- Recorded information:

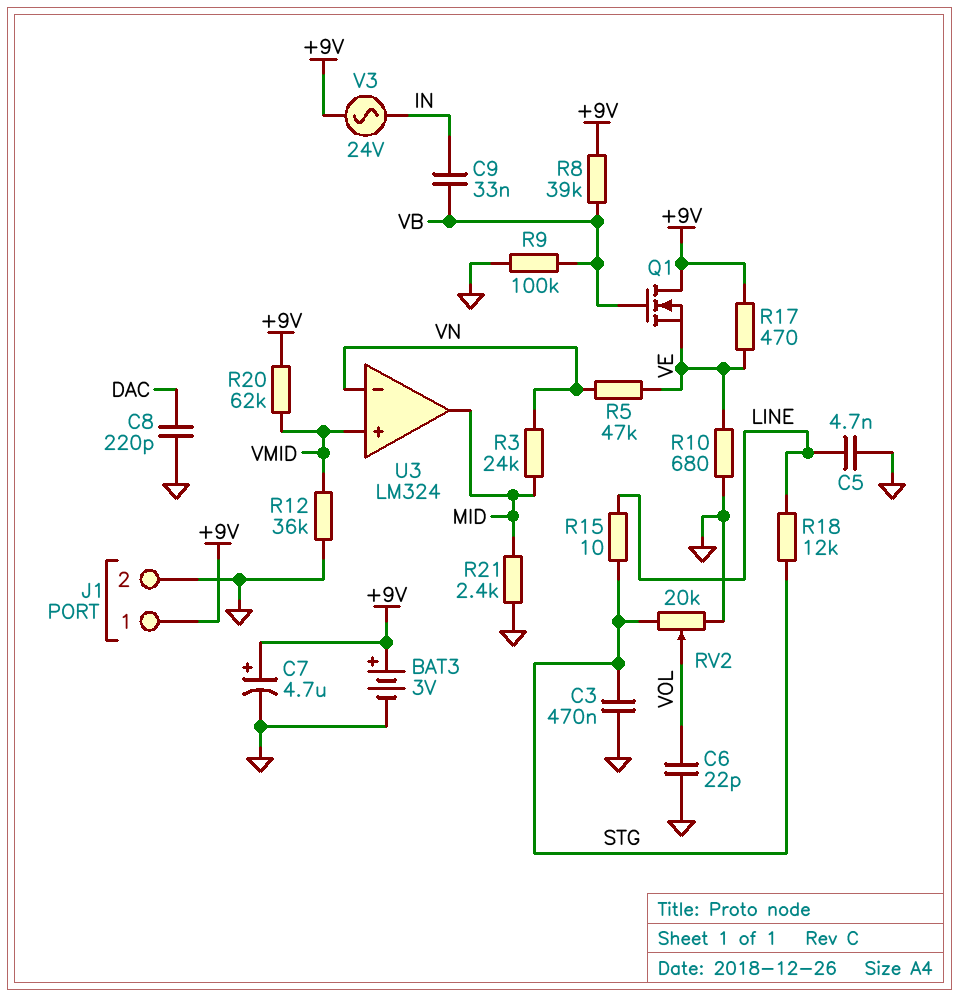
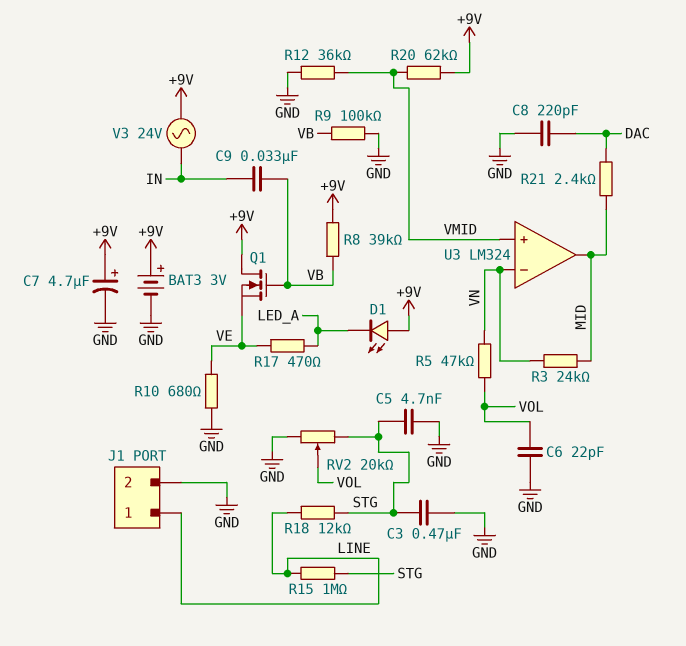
C5: 4.7nF (GND, LINE) -> 4.7nF (GND, STG)
D1: none -> LED (A +9V, K LED_A)
J1 pin 1: +9V -> LINE
R5: 47k (VE, VN) -> 47k (VN, VOL)
R15: 10 (LINE, STG) -> 1M (LINE, STG)
R17: 470 (+9V, VE) -> 470 (LED_A, VE)
R21: 2.4k (GND, MID) -> 2.4k (DAC, MID)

- Required action:
The copy must match each record exactly, apart from the images, which stay out.

- Solution to this task:
C5: 4.7nF (GND, LINE) -> 4.7nF (GND, STG)
D1: none -> LED (A +9V, K LED_A)
J1 pin 1: +9V -> LINE
R5: 47k (VE, VN) -> 47k (VN, VOL)
R15: 10 (LINE, STG) -> 1M (LINE, STG)
R17: 470 (+9V, VE) -> 470 (LED_A, VE)
R21: 2.4k (GND, MID) -> 2.4k (DAC, MID)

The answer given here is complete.